**What you will do**
Each line of the entries that mentions the string "dumbbell" needs to be reported.

**Source data**
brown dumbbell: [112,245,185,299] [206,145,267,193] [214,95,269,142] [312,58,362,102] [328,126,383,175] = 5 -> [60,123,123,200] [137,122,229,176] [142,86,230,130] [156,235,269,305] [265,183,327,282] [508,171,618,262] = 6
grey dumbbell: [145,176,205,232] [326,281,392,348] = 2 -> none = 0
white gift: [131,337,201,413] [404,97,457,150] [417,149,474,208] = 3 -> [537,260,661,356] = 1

* * *

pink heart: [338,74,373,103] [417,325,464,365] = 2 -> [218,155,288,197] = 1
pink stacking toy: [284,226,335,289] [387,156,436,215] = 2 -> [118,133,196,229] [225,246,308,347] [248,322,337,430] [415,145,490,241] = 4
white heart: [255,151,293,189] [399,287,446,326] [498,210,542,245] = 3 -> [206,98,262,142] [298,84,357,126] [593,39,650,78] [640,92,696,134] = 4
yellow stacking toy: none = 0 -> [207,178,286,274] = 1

**Answer below**
brown dumbbell: [112,245,185,299] [206,145,267,193] [214,95,269,142] [312,58,362,102] [328,126,383,175] = 5 -> [60,123,123,200] [137,122,229,176] [142,86,230,130] [156,235,269,305] [265,183,327,282] [508,171,618,262] = 6
grey dumbbell: [145,176,205,232] [326,281,392,348] = 2 -> none = 0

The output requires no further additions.